[Opening Material supplied section]

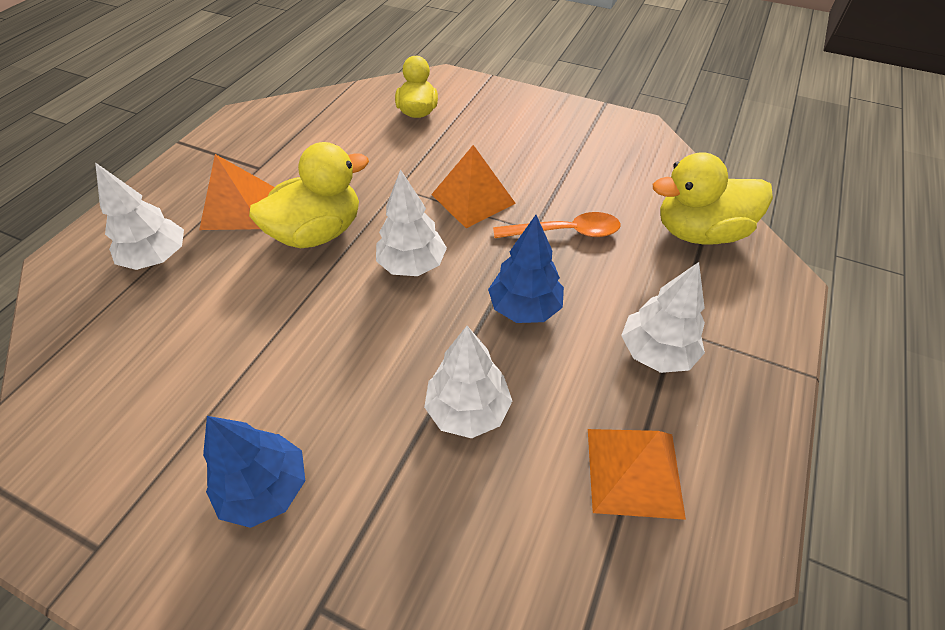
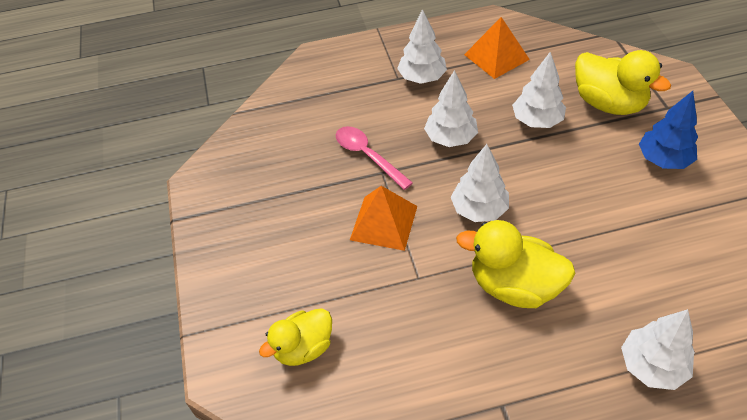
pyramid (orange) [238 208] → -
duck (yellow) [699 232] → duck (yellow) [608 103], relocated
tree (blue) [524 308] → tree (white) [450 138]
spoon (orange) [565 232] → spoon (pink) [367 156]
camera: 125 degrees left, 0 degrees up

[Closing Material supplied section]

(Exercise objective)
In the copy, include every entry above exactly and leave out each picture.

(Response to this task)
pyramid (orange) [238 208] → -
duck (yellow) [699 232] → duck (yellow) [608 103], relocated
tree (blue) [524 308] → tree (white) [450 138]
spoon (orange) [565 232] → spoon (pink) [367 156]
camera: 125 degrees left, 0 degrees up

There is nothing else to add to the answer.